Stored dataset items:
####
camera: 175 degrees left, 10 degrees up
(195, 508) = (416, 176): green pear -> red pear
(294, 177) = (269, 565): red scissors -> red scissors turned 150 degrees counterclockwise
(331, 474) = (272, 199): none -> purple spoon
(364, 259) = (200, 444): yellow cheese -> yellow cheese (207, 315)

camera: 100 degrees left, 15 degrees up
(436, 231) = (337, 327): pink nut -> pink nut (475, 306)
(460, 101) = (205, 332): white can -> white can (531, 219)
####
▸ TASK DIRECTIONS:
Reproduce, with both ends included, the lines from the one holding "camera: 100 degrees left, 15 degrees up" to the end of the records above.

▸ WRITTEN SOLUTION:
camera: 100 degrees left, 15 degrees up
(436, 231) = (337, 327): pink nut -> pink nut (475, 306)
(460, 101) = (205, 332): white can -> white can (531, 219)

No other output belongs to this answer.